### Task requirements
What is needed here is an exact printout of the data, with no pictures included.

BEGIN

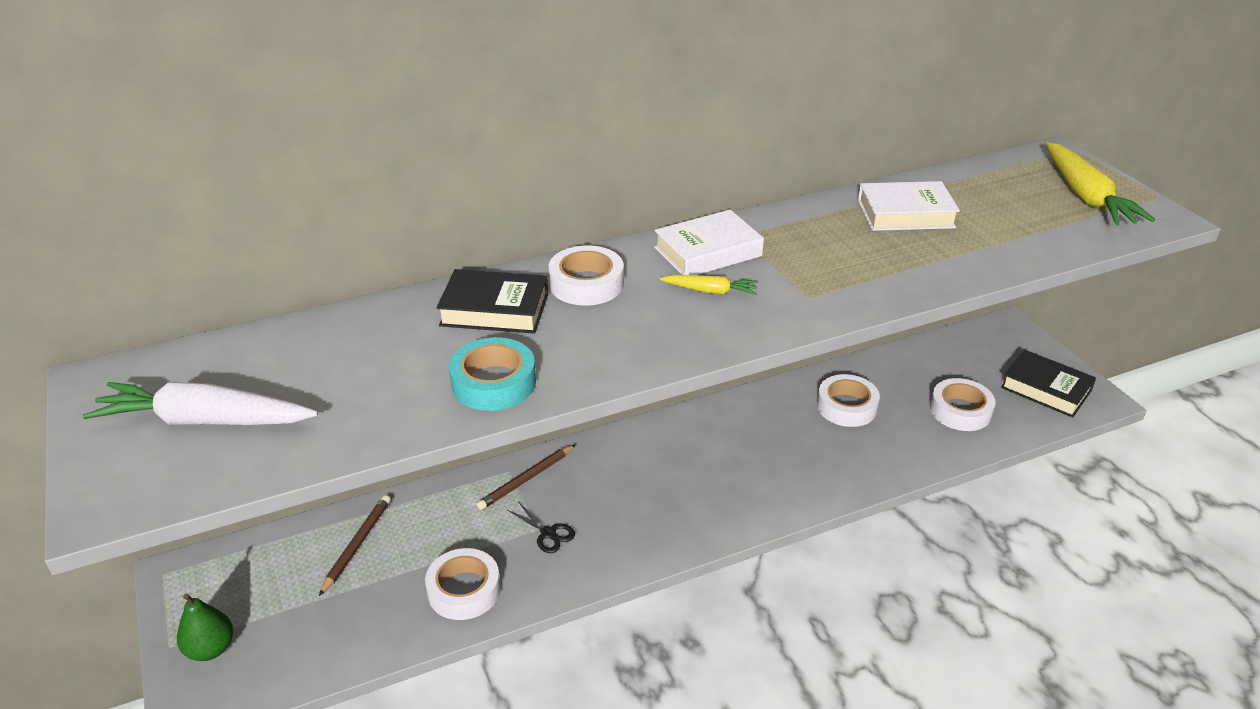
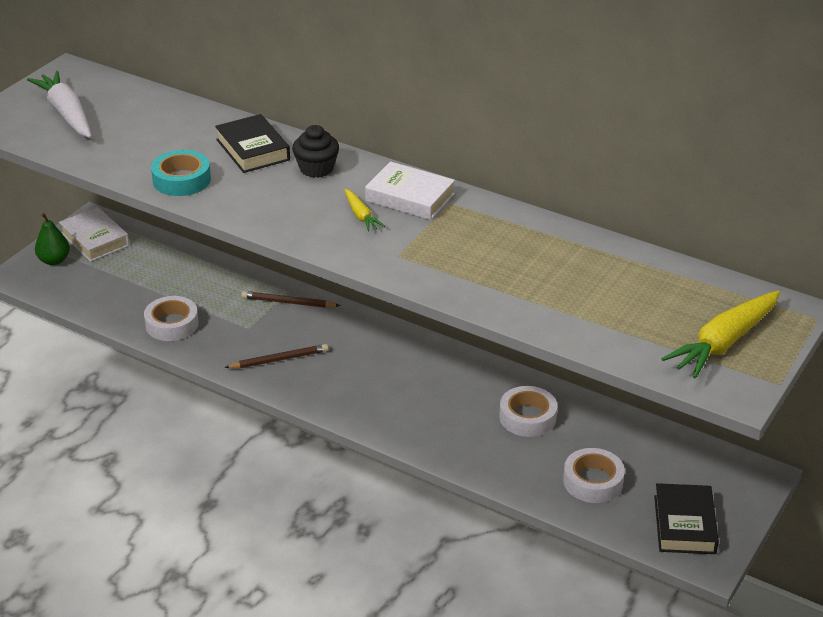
camera: 55 degrees right, 0 degrees up
(357, 545) = (169, 267): brown pencil -> brown pencil (279, 359)
(548, 533) = (249, 334): black scissors -> none
(586, 284) = (316, 168): white tape -> black cupcake
(905, 214) = (572, 262): white book -> white book (95, 239)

END

### The completed task
camera: 55 degrees right, 0 degrees up
(357, 545) = (169, 267): brown pencil -> brown pencil (279, 359)
(548, 533) = (249, 334): black scissors -> none
(586, 284) = (316, 168): white tape -> black cupcake
(905, 214) = (572, 262): white book -> white book (95, 239)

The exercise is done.